Task to carry out — Copy out the lines from the one holding "affidavit (539, 542)" through the last line, both included, with "tortilla" changed to "burrito" and nothing else altered.

The data —
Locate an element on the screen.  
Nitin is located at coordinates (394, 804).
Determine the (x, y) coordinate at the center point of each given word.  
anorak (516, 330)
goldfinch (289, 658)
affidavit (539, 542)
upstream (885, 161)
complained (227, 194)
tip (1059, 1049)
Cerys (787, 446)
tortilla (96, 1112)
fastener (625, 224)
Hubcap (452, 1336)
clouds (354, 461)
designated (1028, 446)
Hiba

Solution to this task —
affidavit (539, 542)
upstream (885, 161)
complained (227, 194)
tip (1059, 1049)
Cerys (787, 446)
burrito (96, 1112)
fastener (625, 224)
Hubcap (452, 1336)
clouds (354, 461)
designated (1028, 446)
Hiba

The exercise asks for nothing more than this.